## To be done
Could you extract all the notation text from the listing below, reproducing every line unchanged and leaving the pictures out of your answer?

Dataset excerpt
## Start
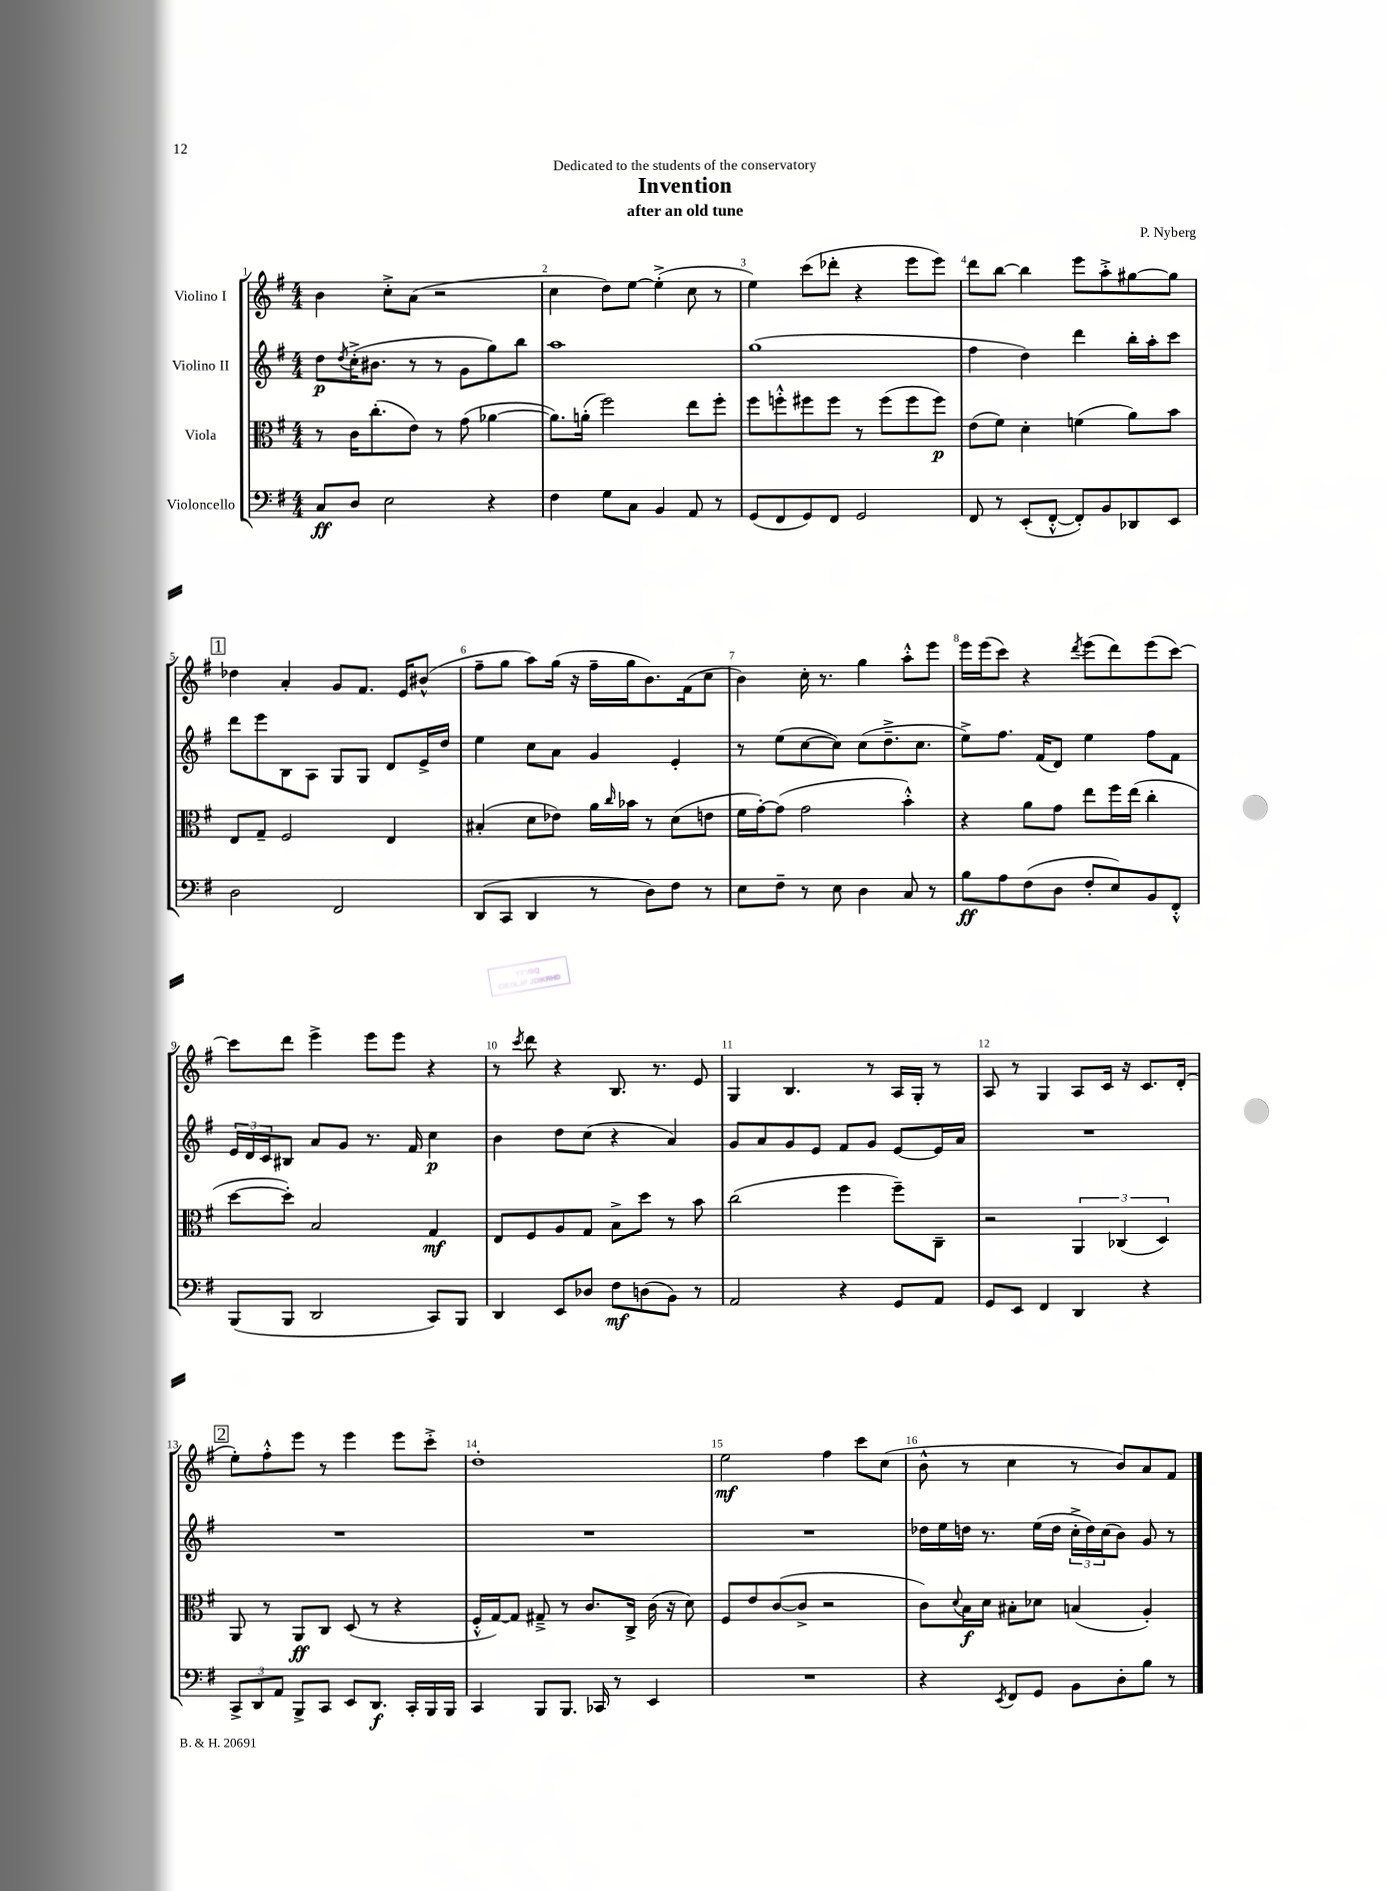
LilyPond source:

\header { title = "Invention" composer = "P. Nyberg" subtitle = "after an old tune" dedication = "Dedicated to the students of the conservatory" }
<<
\new StaffGroup <<
\new Staff = "s0" \with { instrumentName = "Violino I" } {
    \clef treble \key g \major \numericTimeSignature \time 4/4
    b'4 c''8-.-> a'8( r2 |
    c''4 d''8) e''8~ e''4-.->( c''8 r8 |
    e''4) c'''8( des'''8-. r4 e'''8 e'''8) |
    d'''8 b''8~ b''4 e'''8 a''8-.-> gis''8~ gis''8 |
    \mark \markup { \box "1" } des''4 a'4-. g'8 fis'8. e'16 bis'8-^( |
    fis''8-- g''8 a''8) g''16( r16 fis''16-- g''16 b'8.) fis'16( c''8 |
    b'4) c''16-. r8. g''4 a''8-.-^ e'''8 |
    e'''16 e'''16( c'''8) r4 \acciaccatura { d'''8 } e'''8( d'''8) e'''8( c'''8~) |
    c'''8 d'''8 e'''4-> e'''8 e'''8 r4 |
    r8 \acciaccatura { c'''8 } d'''8 r4 b8. r8. e'8 |
    g4 b4. r8 a16 g16-. r8 |
    a8 r8 g4 a8 c'16 r16 c'8. d'16-.( |
    \mark \markup { \box "2" } e''8-.) fis''8-.-^ e'''8 r8 e'''4 e'''8 c'''8-.-> |
    d''1-. |
    e''2\mf fis''4 c'''8 c''8( |
    b'8-^ r8 c''4 r8 b'8) a'8 fis'8 \bar "|." |
}
\new Staff = "s1" \with { instrumentName = "Violino II" } {
    \clef treble \key g \major \numericTimeSignature \time 4/4
    d''8\p \acciaccatura { d''8 } c''16-.->( bis'8. r8 r8 g'8 g''8) b''8 |
    a''1 |
    g''1( |
    fis''4 d''4) d'''4 b''16-. a''16-. c'''8 |
    \mark \markup { \box "1" } d'''8 e'''8 b8 a8 g8 g8 d'8 e'16-> d''16 |
    e''4 c''8 a'8 g'4 e'4-. |
    r8 e''8( c''8~ c''8) c''8( d''8.---> c''8. |
    e''8->) fis''8. fis'16( d'8) e''4 fis''8 fis'8 |
    \tuplet 3/2 { e'16 d'16 c'16 } bis8 a'8 g'8 r8. fis'16 c''4\p |
    b'4 d''8 c''8( r4 a'4) |
    g'8 a'8 g'8 e'8 fis'8 g'8 e'8~ e'16 a'16 |
    R1 |
    \mark \markup { \box "2" } R1 |
    R1 |
    R1 |
    des''16 e''16 d''16 r8. e''16( d''16 \tuplet 3/2 { c''16-.-> d''16) c''16( } b'8) g'8 r8 \bar "|." |
}
\new Staff = "s2" \with { instrumentName = "Viola" } {
    \clef alto \key g \major \numericTimeSignature \time 4/4
    r8 c'16 c''8.-.( e'8) r8 g'8( aes'4~ |
    aes'8.) a'16-.( fis''2) e''8 fis''8-. |
    fis''8 f''8-.-^ fis''8 fis''8 r8 fis''8( fis''8 fis''8\p) |
    e'8( fis'8) d'4-. f'4( a'8) b'8 |
    \mark \markup { \box "1" } e8 g8-- fis2 e4 |
    bis4-.( d'8 ees'8) a'16 \grace { c''16 } bes'16 r8 d'8( e'8 |
    fis'16 g'16~-.) g'8( g'2 b'4-.-^) |
    r4 a'8 g'8 e''8 fis''16 e''16( c''4-. |
    d''8~ d''8-.) b2 g4\mf |
    e8 fis8 a8 g8 b8-> d''8 r8 b'8 |
    c''2( fis''4 fis''8--) c8-- |
    r2 \tuplet 3/2 { a,4 ces4( d4) } |
    \mark \markup { \box "2" } a,8 r8 a,8\ff c8 d8( r8 r4 |
    fis16-.-^ g16~) g8 gis8---> r8 c'8. c16-> c'16( r16 d'8) |
    fis8 e'8 c'8~( c'8-> r2 |
    c'8) \appoggiatura { d'8 } b16\f d'16 bis8-. des'8 b4( a4-.) \bar "|." |
}
\new Staff = "s3" \with { instrumentName = "Violoncello" } {
    \clef bass \key g \major \numericTimeSignature \time 4/4
    c8\ff d8 e2 r4 |
    fis4 g8 c8 b,4 a,8 r8 |
    g,8( fis,8 g,8) fis,8 g,2 |
    fis,8 r8 e,8-.( fis,8~-.-^ fis,8-.) b,8 des,8 e,8 |
    \mark \markup { \box "1" } d2 fis,2 |
    d,8( c,8 d,4 r8 d8) fis8 r8 |
    e8 fis8-- r8 e8 d4 c8 r8 |
    b8\ff a8 fis8( d8 fis8-. e8) b,8 fis,8-.-^ |
    b,,8( b,,8 d,2 c,8) b,,8 |
    d,4 e,8 des8 fis8\mf d8( b,8) r8 |
    a,2 r4 g,8 a,8 |
    g,8 e,8 fis,4 d,4 r4 |
    \mark \markup { \box "2" } \tuplet 3/2 { c,8-> d,8 a,8 } b,,8-> c,8 e,8 d,8.\f c,16-. b,,16 b,,16 |
    c,4 b,,8 b,,8. ces,16 r8 e,4 |
    R1 |
    r4 \acciaccatura { e,8 } fis,8 g,8 b,8 d8-. b8 r8 \bar "|." |
}
>>
>>
\layout { \context { \Score \override BarNumber.break-visibility = ##(#f #t #t) barNumberVisibility = #all-bar-numbers-visible } }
## End
## Task answer
LilyPond source:

\header { title = "Invention" composer = "P. Nyberg" subtitle = "after an old tune" dedication = "Dedicated to the students of the conservatory" }
<<
\new StaffGroup <<
\new Staff = "s0" \with { instrumentName = "Violino I" } {
    \clef treble \key g \major \numericTimeSignature \time 4/4
    b'4 c''8-.-> a'8( r2 |
    c''4 d''8) e''8~ e''4-.->( c''8 r8 |
    e''4) c'''8( des'''8-. r4 e'''8 e'''8) |
    d'''8 b''8~ b''4 e'''8 a''8-.-> gis''8~ gis''8 |
    \mark \markup { \box "1" } des''4 a'4-. g'8 fis'8. e'16 bis'8-^( |
    fis''8-- g''8 a''8) g''16( r16 fis''16-- g''16 b'8.) fis'16( c''8 |
    b'4) c''16-. r8. g''4 a''8-.-^ e'''8 |
    e'''16 e'''16( c'''8) r4 \acciaccatura { d'''8 } e'''8( d'''8) e'''8( c'''8~) |
    c'''8 d'''8 e'''4-> e'''8 e'''8 r4 |
    r8 \acciaccatura { c'''8 } d'''8 r4 b8. r8. e'8 |
    g4 b4. r8 a16 g16-. r8 |
    a8 r8 g4 a8 c'16 r16 c'8. d'16-.( |
    \mark \markup { \box "2" } e''8-.) fis''8-.-^ e'''8 r8 e'''4 e'''8 c'''8-.-> |
    d''1-. |
    e''2\mf fis''4 c'''8 c''8( |
    b'8-^ r8 c''4 r8 b'8) a'8 fis'8 \bar "|." |
}
\new Staff = "s1" \with { instrumentName = "Violino II" } {
    \clef treble \key g \major \numericTimeSignature \time 4/4
    d''8\p \acciaccatura { d''8 } c''16-.->( bis'8. r8 r8 g'8 g''8) b''8 |
    a''1 |
    g''1( |
    fis''4 d''4) d'''4 b''16-. a''16-. c'''8 |
    \mark \markup { \box "1" } d'''8 e'''8 b8 a8 g8 g8 d'8 e'16-> d''16 |
    e''4 c''8 a'8 g'4 e'4-. |
    r8 e''8( c''8~ c''8) c''8( d''8.---> c''8. |
    e''8->) fis''8. fis'16( d'8) e''4 fis''8 fis'8 |
    \tuplet 3/2 { e'16 d'16 c'16 } bis8 a'8 g'8 r8. fis'16 c''4\p |
    b'4 d''8 c''8( r4 a'4) |
    g'8 a'8 g'8 e'8 fis'8 g'8 e'8~ e'16 a'16 |
    R1 |
    \mark \markup { \box "2" } R1 |
    R1 |
    R1 |
    des''16 e''16 d''16 r8. e''16( d''16 \tuplet 3/2 { c''16-.-> d''16) c''16( } b'8) g'8 r8 \bar "|." |
}
\new Staff = "s2" \with { instrumentName = "Viola" } {
    \clef alto \key g \major \numericTimeSignature \time 4/4
    r8 c'16 c''8.-.( e'8) r8 g'8( aes'4~ |
    aes'8.) a'16-.( fis''2) e''8 fis''8-. |
    fis''8 f''8-.-^ fis''8 fis''8 r8 fis''8( fis''8 fis''8\p) |
    e'8( fis'8) d'4-. f'4( a'8) b'8 |
    \mark \markup { \box "1" } e8 g8-- fis2 e4 |
    bis4-.( d'8 ees'8) a'16 \grace { c''16 } bes'16 r8 d'8( e'8 |
    fis'16 g'16~-.) g'8( g'2 b'4-.-^) |
    r4 a'8 g'8 e''8 fis''16 e''16( c''4-. |
    d''8~ d''8-.) b2 g4\mf |
    e8 fis8 a8 g8 b8-> d''8 r8 b'8 |
    c''2( fis''4 fis''8--) c8-- |
    r2 \tuplet 3/2 { a,4 ces4( d4) } |
    \mark \markup { \box "2" } a,8 r8 a,8\ff c8 d8( r8 r4 |
    fis16-.-^ g16~) g8 gis8---> r8 c'8. c16-> c'16( r16 d'8) |
    fis8 e'8 c'8~( c'8-> r2 |
    c'8) \appoggiatura { d'8 } b16\f d'16 bis8-. des'8 b4( a4-.) \bar "|." |
}
\new Staff = "s3" \with { instrumentName = "Violoncello" } {
    \clef bass \key g \major \numericTimeSignature \time 4/4
    c8\ff d8 e2 r4 |
    fis4 g8 c8 b,4 a,8 r8 |
    g,8( fis,8 g,8) fis,8 g,2 |
    fis,8 r8 e,8-.( fis,8~-.-^ fis,8-.) b,8 des,8 e,8 |
    \mark \markup { \box "1" } d2 fis,2 |
    d,8( c,8 d,4 r8 d8) fis8 r8 |
    e8 fis8-- r8 e8 d4 c8 r8 |
    b8\ff a8 fis8( d8 fis8-. e8) b,8 fis,8-.-^ |
    b,,8( b,,8 d,2 c,8) b,,8 |
    d,4 e,8 des8 fis8\mf d8( b,8) r8 |
    a,2 r4 g,8 a,8 |
    g,8 e,8 fis,4 d,4 r4 |
    \mark \markup { \box "2" } \tuplet 3/2 { c,8-> d,8 a,8 } b,,8-> c,8 e,8 d,8.\f c,16-. b,,16 b,,16 |
    c,4 b,,8 b,,8. ces,16 r8 e,4 |
    R1 |
    r4 \acciaccatura { e,8 } fis,8 g,8 b,8 d8-. b8 r8 \bar "|." |
}
>>
>>
\layout { \context { \Score \override BarNumber.break-visibility = ##(#f #t #t) barNumberVisibility = #all-bar-numbers-visible } }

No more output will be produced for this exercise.